### REQUIRED WORK
Among the lines below, restate word for word only those from the line with "added: sprayer/orange-coloured (94 250)" through the line with "moved: muffin/grey (935 472) to (152 531)", with both end lines kept.

(MATERIAL TO PROCESS)

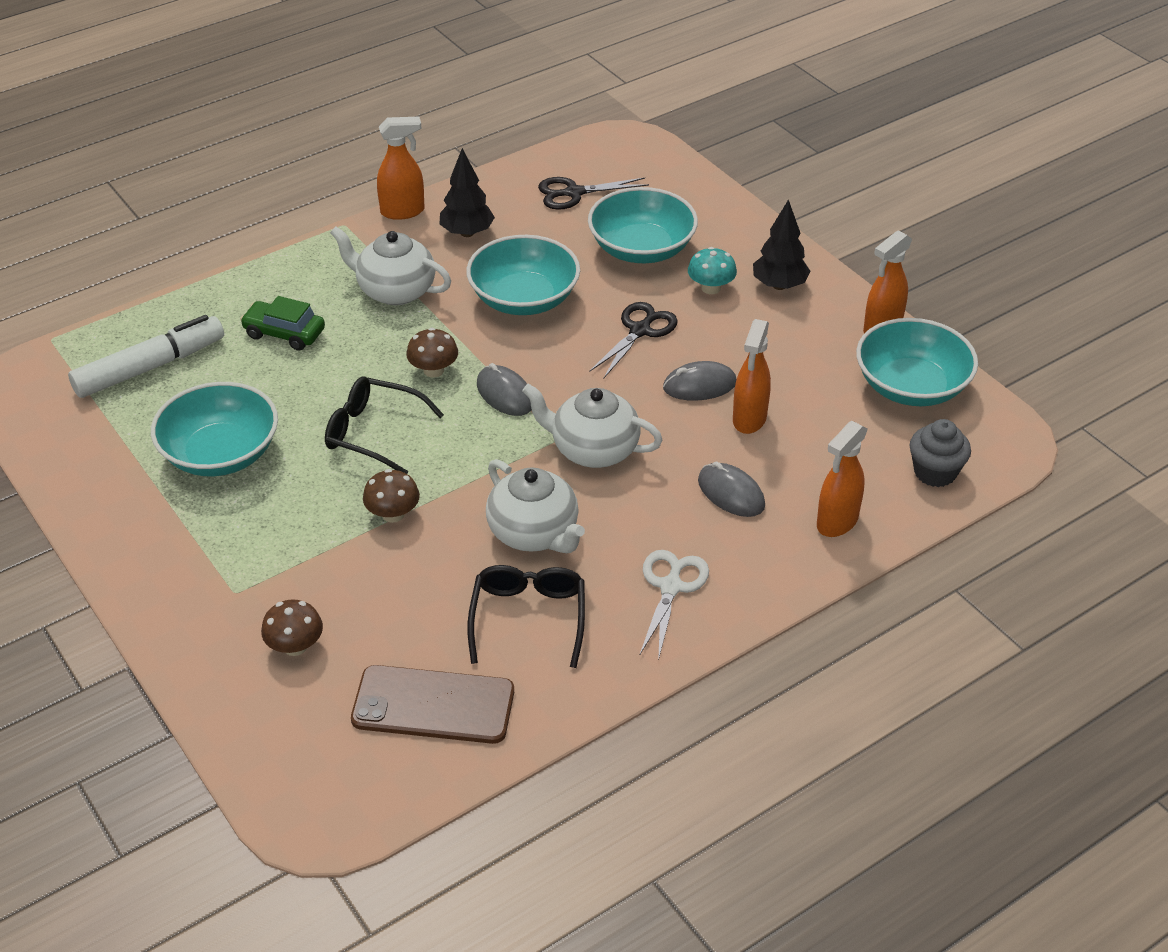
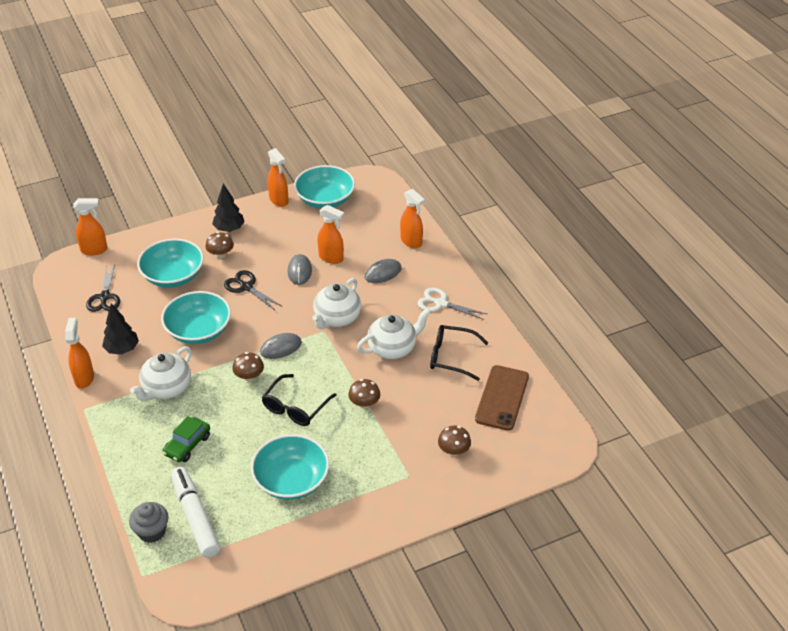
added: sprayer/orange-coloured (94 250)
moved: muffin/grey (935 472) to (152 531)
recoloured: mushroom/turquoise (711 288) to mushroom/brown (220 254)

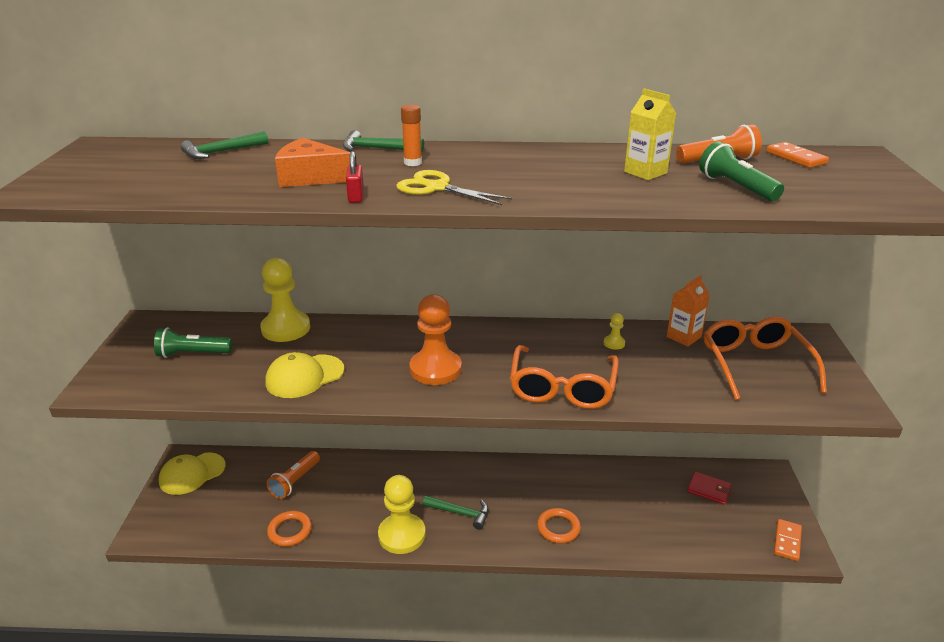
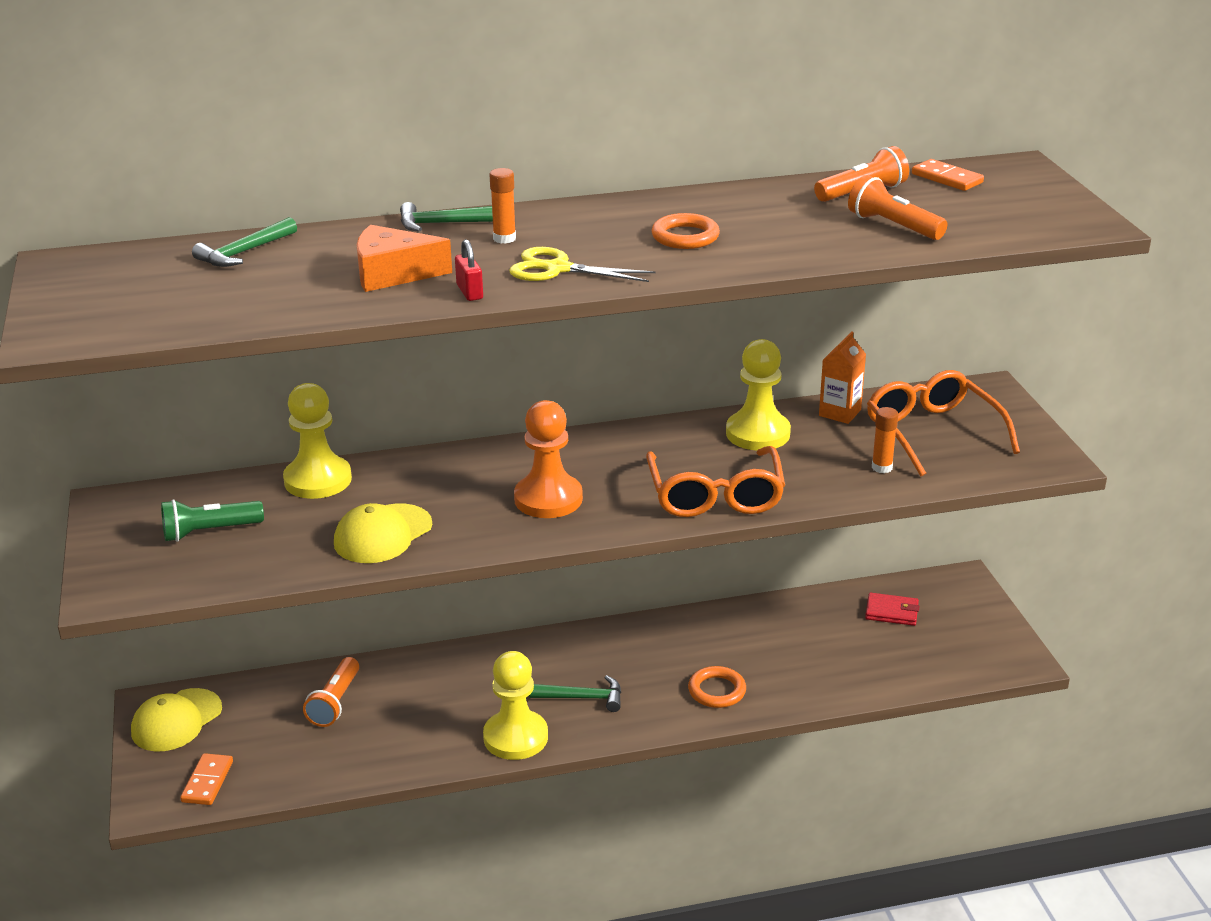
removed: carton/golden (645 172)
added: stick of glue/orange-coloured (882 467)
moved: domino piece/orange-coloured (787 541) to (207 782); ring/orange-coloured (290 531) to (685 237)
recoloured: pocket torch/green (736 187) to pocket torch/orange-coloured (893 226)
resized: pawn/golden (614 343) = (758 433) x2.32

(End MATERIAL TO PROCESS)
(MATERIAL TO PROCESS)

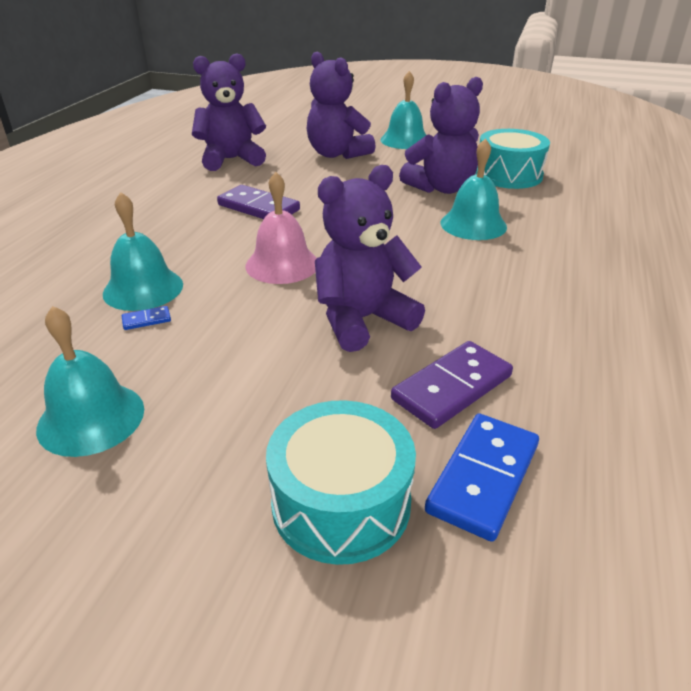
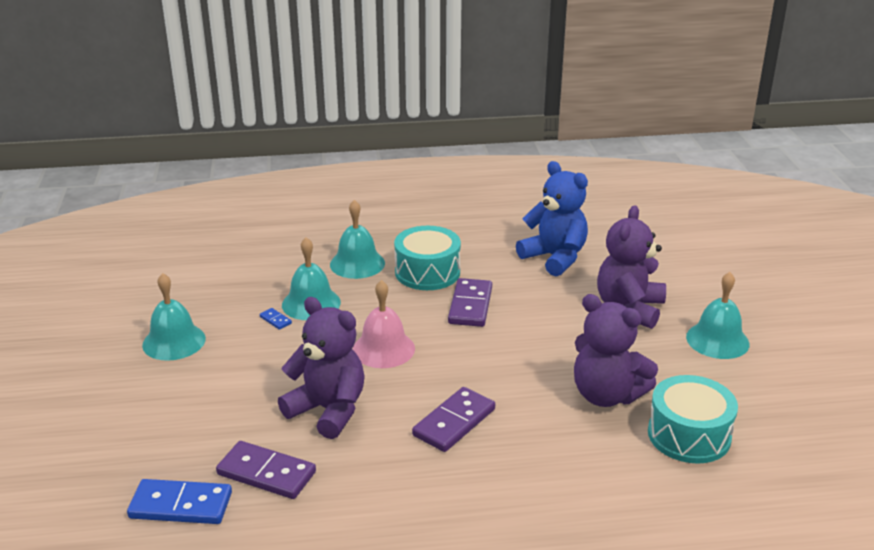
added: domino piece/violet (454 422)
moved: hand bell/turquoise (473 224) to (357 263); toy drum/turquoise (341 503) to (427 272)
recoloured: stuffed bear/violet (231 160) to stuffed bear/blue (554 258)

(End MATERIAL TO PROCESS)
(MATERIAL TO PROCESS)

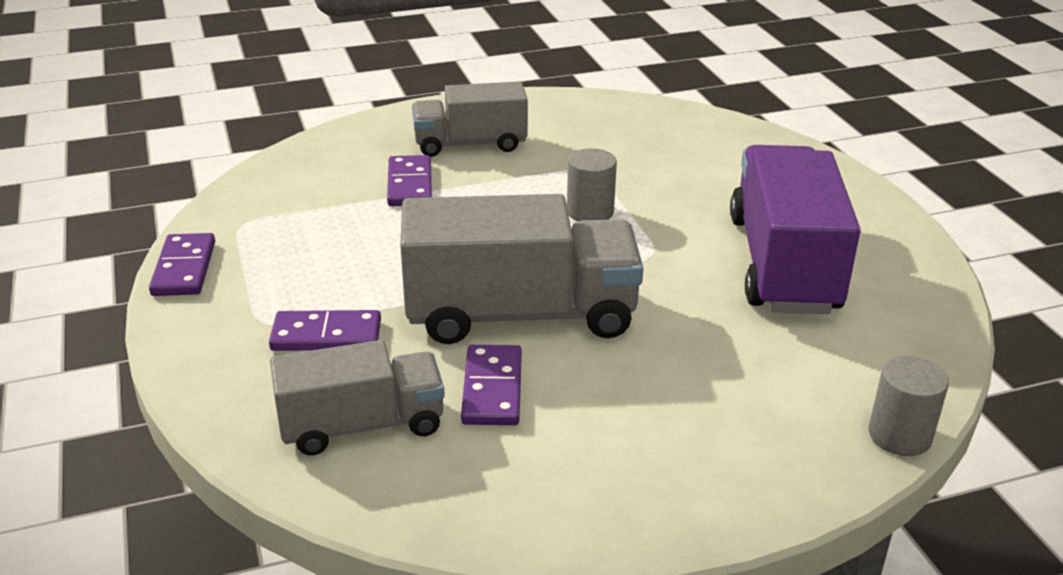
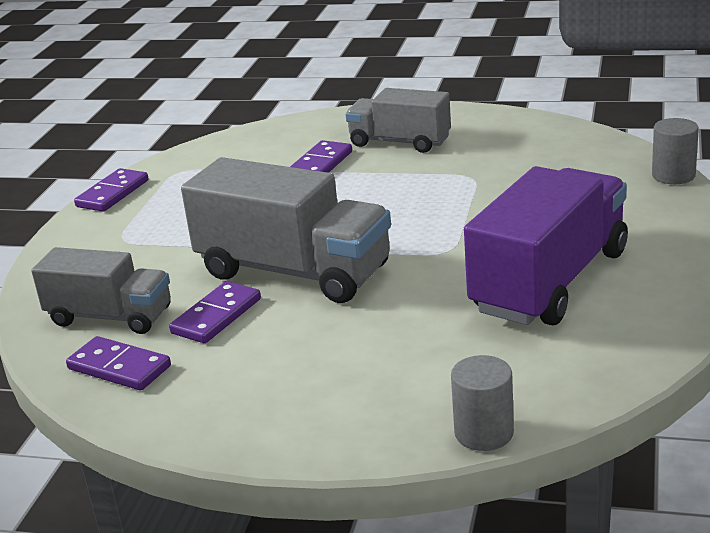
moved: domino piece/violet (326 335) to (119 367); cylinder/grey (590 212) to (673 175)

(End MATERIAL TO PROCESS)

### REPLY
added: sprayer/orange-coloured (94 250)
moved: muffin/grey (935 472) to (152 531)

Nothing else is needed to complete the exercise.